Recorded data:

***

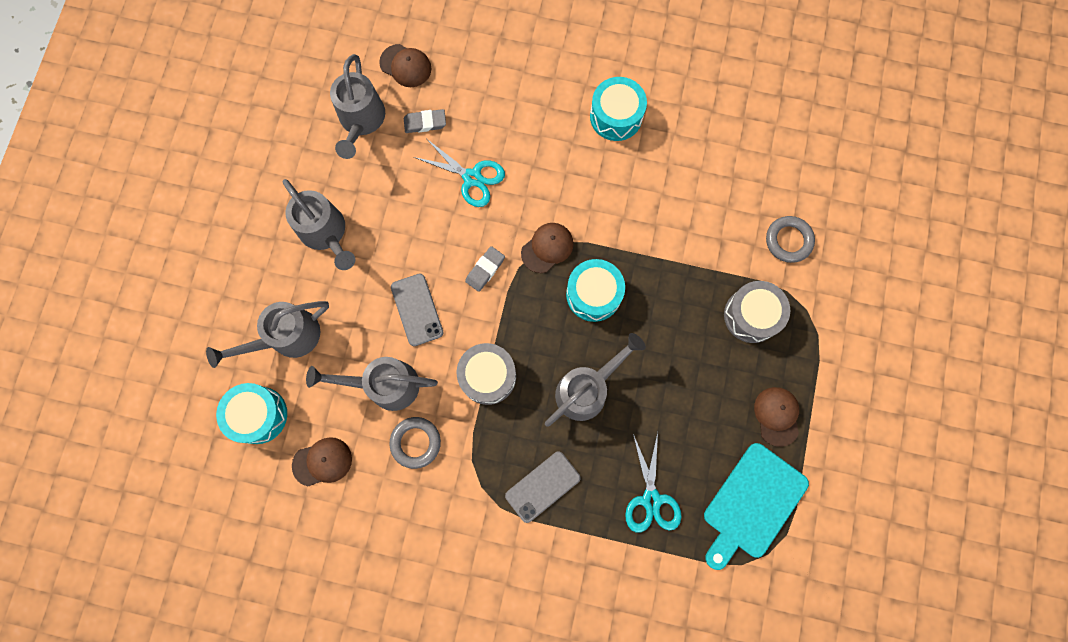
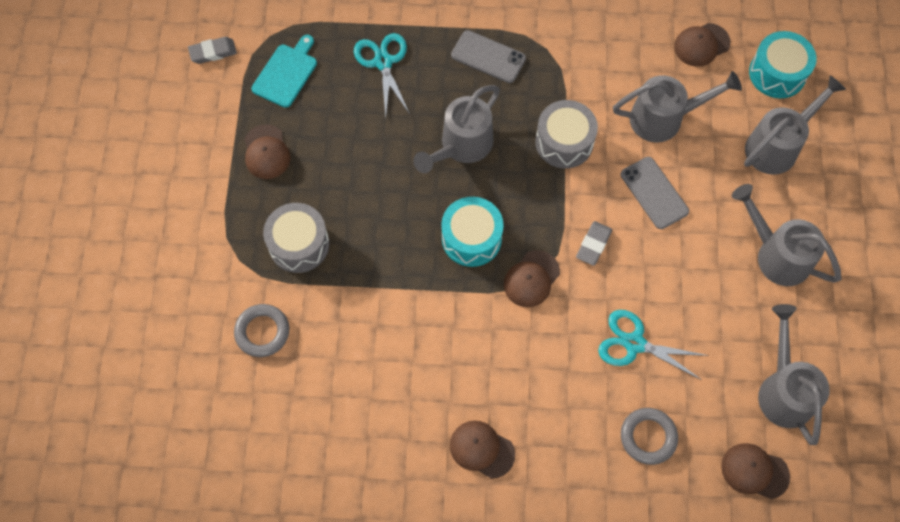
camera: 170 degrees right, 10 degrees down
(415, 442) = (618, 74): grey ring -> grey ring (648, 437)
(425, 123) = (708, 401): grey eraser -> grey eraser (213, 52)
(542, 486) = (488, 57): grey phone -> grey phone turned 75 degrees clockwise
(616, 116) = (482, 449): turquoise drum -> brown cap
(752, 504) = (286, 73): turquoise cutting board -> turquoise cutting board, size x0.66

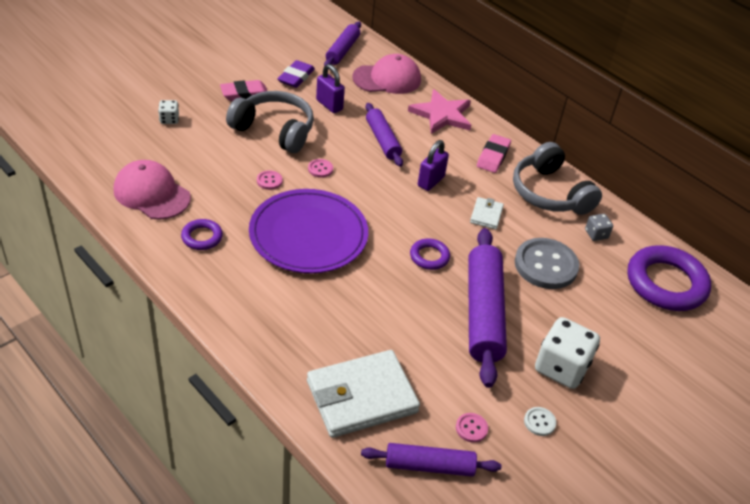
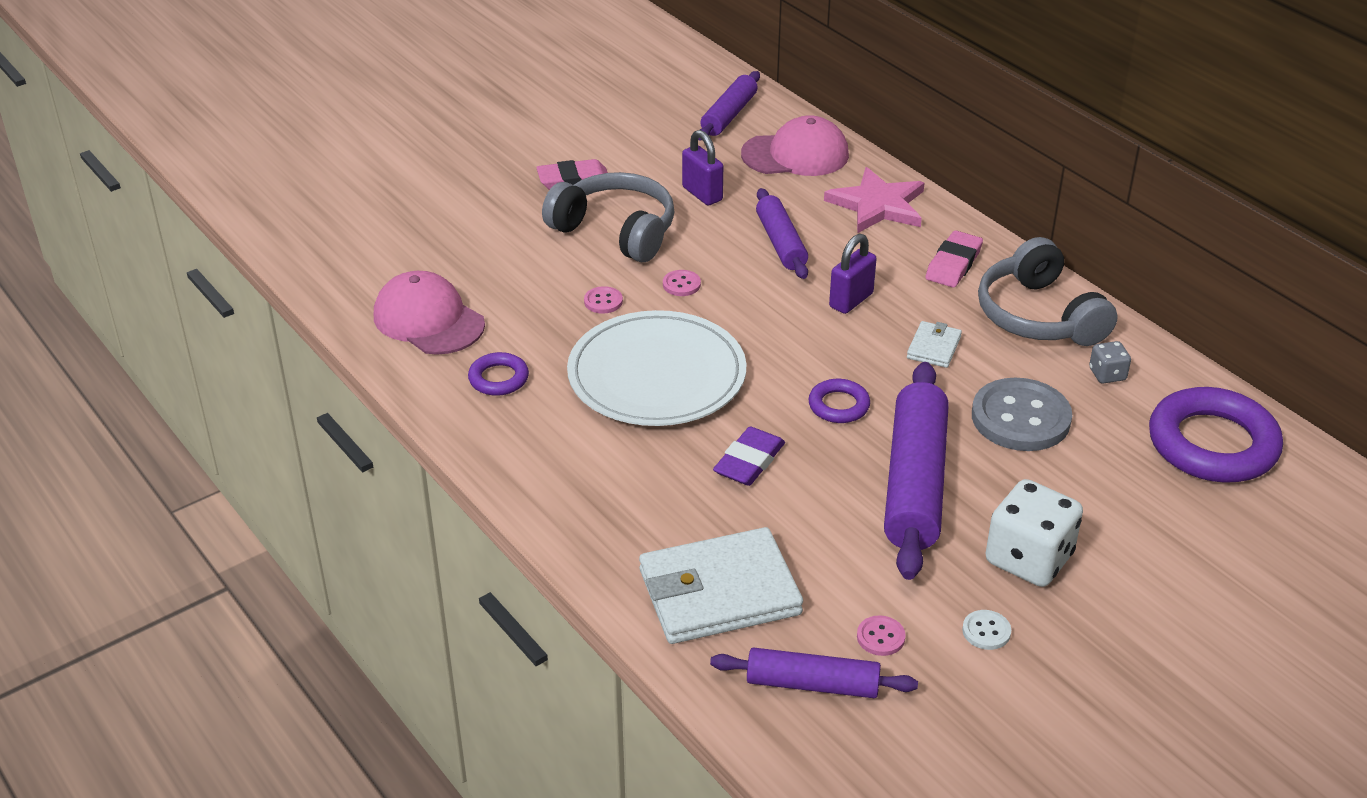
camera: 10 degrees right, 5 degrees down
(169, 119) = (459, 218): white dice -> none
(296, 77) = (654, 155): purple eraser -> purple eraser (749, 461)
(308, 235) = (657, 375): purple plate -> white plate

***

• [What you should do]: Search the data above for "camera" and copy every line where it turns up.

• [Response for this exercise]:
camera: 170 degrees right, 10 degrees down
camera: 10 degrees right, 5 degrees down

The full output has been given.